The data Start Marker
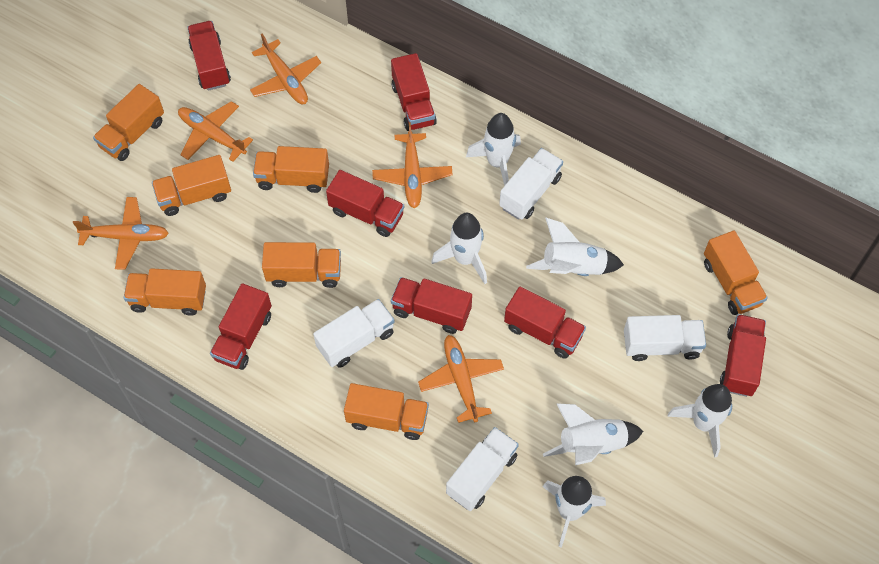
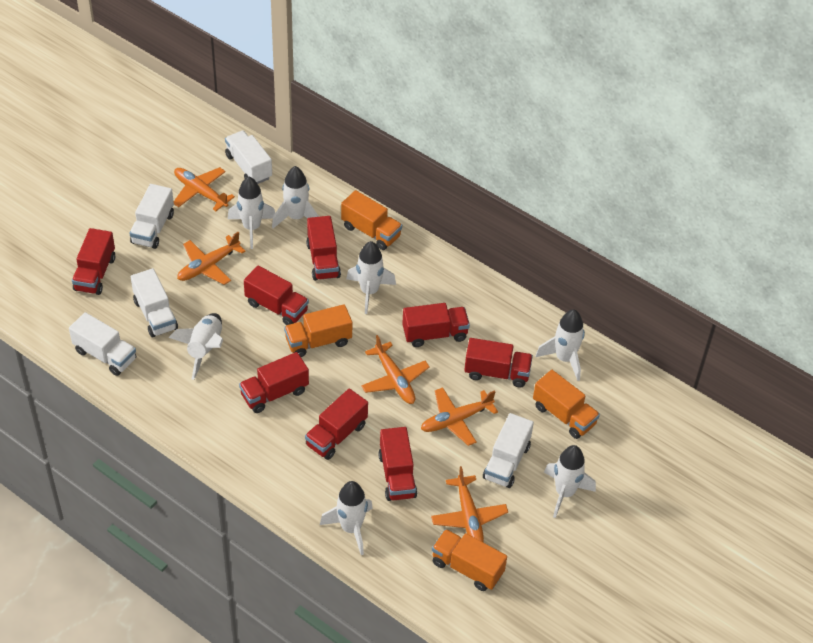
orange truck: 7 -> 4
red truck: 7 -> 8
white rocket: 6 -> 7
white truck: 4 -> 5

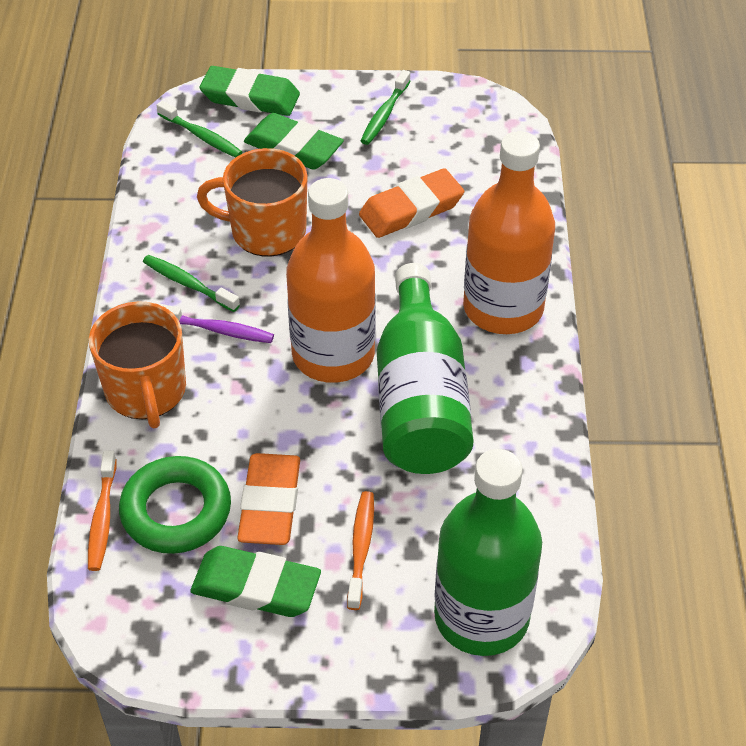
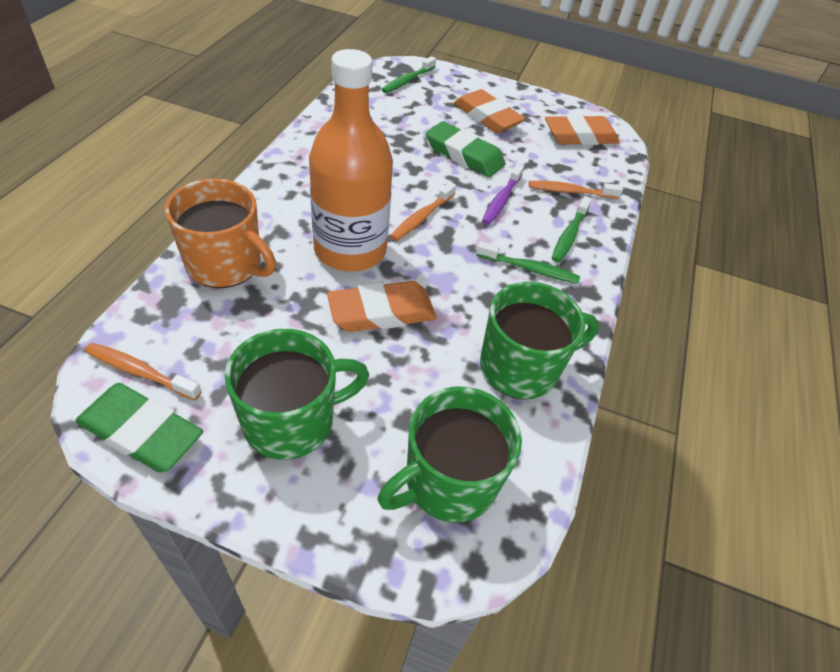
green bottle: 2 -> 0
green eraser: 3 -> 2
green mug: 0 -> 3
green ring: 1 -> 0
orange bottle: 2 -> 1
orange eraser: 2 -> 3
orange mug: 2 -> 1
orange toothbrush: 2 -> 3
The data End Marker
*What is required*:
Go through the material above and return each line that holds the word "green".

*Solution to the exercise*:
green bottle: 2 -> 0
green eraser: 3 -> 2
green mug: 0 -> 3
green ring: 1 -> 0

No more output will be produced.